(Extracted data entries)
_ _ _

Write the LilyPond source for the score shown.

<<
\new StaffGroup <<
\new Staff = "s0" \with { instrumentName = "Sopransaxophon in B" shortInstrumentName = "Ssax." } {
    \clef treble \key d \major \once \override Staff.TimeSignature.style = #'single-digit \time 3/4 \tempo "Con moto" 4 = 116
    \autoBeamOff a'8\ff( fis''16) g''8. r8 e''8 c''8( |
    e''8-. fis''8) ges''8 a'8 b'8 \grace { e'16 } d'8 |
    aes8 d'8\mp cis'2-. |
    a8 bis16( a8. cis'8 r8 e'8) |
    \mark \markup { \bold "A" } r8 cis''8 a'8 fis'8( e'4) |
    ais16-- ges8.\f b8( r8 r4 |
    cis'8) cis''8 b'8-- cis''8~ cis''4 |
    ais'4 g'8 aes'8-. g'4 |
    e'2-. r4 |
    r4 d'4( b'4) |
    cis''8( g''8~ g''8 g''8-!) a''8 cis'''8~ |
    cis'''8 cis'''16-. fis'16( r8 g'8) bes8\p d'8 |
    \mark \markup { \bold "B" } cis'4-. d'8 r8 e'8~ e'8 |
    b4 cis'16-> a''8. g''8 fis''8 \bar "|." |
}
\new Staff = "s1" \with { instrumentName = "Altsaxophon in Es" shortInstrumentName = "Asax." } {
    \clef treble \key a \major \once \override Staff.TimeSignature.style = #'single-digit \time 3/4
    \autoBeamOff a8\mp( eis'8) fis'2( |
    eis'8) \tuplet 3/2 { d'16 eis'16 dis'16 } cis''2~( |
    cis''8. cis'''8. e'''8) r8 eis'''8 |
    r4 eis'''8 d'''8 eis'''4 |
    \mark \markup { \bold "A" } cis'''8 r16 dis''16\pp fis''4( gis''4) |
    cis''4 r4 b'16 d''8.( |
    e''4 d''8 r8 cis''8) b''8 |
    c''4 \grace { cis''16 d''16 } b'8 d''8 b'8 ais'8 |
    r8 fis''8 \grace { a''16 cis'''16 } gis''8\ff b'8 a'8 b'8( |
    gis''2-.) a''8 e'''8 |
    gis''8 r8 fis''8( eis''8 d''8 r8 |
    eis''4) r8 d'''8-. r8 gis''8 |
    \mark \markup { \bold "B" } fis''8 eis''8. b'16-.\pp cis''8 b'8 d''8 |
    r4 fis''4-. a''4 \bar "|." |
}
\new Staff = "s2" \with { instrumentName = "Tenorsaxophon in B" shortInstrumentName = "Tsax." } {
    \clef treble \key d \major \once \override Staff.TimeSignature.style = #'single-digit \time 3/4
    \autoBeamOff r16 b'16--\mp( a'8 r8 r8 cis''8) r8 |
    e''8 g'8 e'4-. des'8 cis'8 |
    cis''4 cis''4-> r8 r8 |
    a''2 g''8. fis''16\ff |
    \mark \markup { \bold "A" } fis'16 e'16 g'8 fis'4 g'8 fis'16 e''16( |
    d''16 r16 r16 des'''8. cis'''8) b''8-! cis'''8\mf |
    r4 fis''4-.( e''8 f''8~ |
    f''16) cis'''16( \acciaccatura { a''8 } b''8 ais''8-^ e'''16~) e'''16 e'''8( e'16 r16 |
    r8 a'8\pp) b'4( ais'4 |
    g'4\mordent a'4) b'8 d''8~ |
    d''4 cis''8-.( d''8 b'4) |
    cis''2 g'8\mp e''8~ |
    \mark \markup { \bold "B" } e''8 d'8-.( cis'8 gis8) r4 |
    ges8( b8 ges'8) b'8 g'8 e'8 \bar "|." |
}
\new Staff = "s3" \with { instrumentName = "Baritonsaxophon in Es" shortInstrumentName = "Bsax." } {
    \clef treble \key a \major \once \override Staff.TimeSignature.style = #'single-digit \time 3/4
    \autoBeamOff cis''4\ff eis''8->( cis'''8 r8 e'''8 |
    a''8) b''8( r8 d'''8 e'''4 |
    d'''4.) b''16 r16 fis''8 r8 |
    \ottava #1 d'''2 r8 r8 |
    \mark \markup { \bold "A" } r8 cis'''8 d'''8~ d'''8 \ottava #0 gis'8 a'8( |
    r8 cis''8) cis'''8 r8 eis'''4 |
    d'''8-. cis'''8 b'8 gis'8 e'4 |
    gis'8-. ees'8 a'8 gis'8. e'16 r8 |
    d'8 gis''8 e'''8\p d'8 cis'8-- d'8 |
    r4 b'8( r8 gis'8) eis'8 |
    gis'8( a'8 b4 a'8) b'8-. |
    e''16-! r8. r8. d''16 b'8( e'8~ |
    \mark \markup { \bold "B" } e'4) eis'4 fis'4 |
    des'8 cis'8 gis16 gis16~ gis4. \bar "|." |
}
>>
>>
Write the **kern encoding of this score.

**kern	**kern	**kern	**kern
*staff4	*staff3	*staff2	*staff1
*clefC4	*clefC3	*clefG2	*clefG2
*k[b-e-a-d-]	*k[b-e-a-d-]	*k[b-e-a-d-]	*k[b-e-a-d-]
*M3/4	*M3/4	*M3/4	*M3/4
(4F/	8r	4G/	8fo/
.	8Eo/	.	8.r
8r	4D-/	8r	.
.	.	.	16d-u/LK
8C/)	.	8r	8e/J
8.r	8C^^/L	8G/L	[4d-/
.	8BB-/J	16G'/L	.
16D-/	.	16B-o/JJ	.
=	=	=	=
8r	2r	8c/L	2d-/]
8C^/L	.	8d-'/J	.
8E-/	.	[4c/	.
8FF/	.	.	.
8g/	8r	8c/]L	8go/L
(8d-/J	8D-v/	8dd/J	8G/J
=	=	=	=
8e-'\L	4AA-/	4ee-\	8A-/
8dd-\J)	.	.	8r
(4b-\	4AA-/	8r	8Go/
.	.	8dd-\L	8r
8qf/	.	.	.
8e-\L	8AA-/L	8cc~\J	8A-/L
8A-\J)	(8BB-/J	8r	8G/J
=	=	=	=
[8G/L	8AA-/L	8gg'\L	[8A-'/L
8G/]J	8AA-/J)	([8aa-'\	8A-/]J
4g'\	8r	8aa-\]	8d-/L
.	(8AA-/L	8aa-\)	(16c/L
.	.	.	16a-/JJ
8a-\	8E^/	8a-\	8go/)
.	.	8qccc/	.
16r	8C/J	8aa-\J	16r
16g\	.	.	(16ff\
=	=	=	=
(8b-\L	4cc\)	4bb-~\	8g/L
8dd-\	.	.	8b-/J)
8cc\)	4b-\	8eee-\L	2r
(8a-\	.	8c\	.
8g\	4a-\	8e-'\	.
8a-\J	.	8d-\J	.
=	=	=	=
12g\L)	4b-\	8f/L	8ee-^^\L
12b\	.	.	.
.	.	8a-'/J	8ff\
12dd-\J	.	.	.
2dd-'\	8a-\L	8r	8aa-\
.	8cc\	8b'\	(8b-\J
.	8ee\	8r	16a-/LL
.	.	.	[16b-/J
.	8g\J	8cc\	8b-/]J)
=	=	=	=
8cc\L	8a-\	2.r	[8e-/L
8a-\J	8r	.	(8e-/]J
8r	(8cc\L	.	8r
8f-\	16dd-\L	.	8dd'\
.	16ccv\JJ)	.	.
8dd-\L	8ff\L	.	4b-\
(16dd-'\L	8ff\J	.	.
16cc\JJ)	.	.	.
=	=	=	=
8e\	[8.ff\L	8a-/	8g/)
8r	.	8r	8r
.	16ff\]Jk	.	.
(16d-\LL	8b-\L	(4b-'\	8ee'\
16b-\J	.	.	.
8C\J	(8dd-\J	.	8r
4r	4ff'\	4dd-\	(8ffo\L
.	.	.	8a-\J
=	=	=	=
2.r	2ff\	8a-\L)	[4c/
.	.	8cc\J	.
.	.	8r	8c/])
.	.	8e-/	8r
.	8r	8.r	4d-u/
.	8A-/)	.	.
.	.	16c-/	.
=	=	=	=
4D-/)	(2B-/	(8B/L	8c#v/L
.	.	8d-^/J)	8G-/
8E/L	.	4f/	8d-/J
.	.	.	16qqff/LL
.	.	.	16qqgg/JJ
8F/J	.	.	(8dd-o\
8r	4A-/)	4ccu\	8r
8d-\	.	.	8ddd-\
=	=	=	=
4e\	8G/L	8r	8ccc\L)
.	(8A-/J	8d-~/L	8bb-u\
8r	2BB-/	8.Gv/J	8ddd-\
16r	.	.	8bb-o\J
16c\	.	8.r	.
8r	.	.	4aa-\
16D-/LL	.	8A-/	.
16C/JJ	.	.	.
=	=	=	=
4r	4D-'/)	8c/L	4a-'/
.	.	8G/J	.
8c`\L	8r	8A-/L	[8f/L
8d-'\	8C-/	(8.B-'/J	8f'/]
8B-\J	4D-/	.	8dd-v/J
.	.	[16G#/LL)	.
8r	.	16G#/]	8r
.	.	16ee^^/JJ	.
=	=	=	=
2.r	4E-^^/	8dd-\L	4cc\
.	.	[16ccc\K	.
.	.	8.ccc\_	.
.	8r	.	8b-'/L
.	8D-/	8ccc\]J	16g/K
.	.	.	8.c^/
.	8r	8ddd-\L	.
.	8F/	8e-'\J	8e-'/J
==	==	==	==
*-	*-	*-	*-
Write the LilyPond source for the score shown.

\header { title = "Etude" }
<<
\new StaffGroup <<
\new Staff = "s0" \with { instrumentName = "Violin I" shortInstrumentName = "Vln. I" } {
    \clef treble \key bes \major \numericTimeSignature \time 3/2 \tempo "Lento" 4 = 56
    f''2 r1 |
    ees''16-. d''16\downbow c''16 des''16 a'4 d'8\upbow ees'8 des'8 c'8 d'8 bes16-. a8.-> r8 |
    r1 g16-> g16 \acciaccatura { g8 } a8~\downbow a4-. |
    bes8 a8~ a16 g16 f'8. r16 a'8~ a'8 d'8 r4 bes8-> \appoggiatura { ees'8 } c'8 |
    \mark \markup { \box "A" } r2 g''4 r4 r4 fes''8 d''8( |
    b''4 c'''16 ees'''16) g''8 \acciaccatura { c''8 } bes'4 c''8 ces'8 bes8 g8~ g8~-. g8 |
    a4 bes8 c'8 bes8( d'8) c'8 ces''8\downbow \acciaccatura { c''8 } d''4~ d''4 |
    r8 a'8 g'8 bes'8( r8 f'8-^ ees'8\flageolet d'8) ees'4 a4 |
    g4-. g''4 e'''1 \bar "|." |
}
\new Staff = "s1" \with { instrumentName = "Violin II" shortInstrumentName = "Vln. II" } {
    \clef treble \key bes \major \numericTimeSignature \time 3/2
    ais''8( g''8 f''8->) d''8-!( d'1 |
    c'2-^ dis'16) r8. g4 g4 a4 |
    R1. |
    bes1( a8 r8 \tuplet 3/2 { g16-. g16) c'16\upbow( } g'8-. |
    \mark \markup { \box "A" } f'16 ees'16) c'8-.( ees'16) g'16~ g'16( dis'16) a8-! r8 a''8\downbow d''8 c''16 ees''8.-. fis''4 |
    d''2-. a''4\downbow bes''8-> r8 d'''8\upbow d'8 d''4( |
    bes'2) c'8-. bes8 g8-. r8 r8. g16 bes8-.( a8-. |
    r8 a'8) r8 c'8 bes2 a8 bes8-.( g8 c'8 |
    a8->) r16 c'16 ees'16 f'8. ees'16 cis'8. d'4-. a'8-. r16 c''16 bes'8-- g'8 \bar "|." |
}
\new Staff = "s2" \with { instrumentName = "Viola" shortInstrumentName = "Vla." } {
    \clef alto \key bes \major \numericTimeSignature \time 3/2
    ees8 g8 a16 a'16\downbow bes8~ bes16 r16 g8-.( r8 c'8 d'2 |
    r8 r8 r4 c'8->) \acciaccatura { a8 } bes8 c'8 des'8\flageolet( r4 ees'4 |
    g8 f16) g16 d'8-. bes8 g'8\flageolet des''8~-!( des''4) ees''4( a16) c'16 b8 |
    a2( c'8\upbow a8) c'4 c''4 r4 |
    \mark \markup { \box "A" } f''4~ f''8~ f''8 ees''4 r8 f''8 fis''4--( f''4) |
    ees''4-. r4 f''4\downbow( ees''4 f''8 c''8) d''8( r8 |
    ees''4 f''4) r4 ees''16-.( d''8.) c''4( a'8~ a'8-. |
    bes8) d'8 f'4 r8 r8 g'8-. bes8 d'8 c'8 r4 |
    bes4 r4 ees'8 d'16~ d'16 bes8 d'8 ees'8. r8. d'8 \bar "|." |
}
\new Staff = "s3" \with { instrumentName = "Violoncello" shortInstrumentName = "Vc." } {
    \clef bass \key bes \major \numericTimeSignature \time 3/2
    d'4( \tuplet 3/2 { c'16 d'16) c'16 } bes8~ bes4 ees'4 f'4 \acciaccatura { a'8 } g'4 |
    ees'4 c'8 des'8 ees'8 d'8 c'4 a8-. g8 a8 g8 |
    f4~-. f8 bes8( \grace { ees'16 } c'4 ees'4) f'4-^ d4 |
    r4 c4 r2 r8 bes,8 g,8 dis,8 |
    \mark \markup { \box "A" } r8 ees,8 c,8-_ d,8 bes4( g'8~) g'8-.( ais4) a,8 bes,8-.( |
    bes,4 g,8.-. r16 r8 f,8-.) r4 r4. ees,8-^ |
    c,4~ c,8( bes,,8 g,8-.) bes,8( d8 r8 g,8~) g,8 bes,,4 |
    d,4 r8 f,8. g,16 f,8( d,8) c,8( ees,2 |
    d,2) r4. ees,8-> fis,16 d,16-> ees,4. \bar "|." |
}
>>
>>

_ _ _

What you should do | Count how many lines of the entries contain the string "acciaccatura". Reply with the number only.

Task solution | 6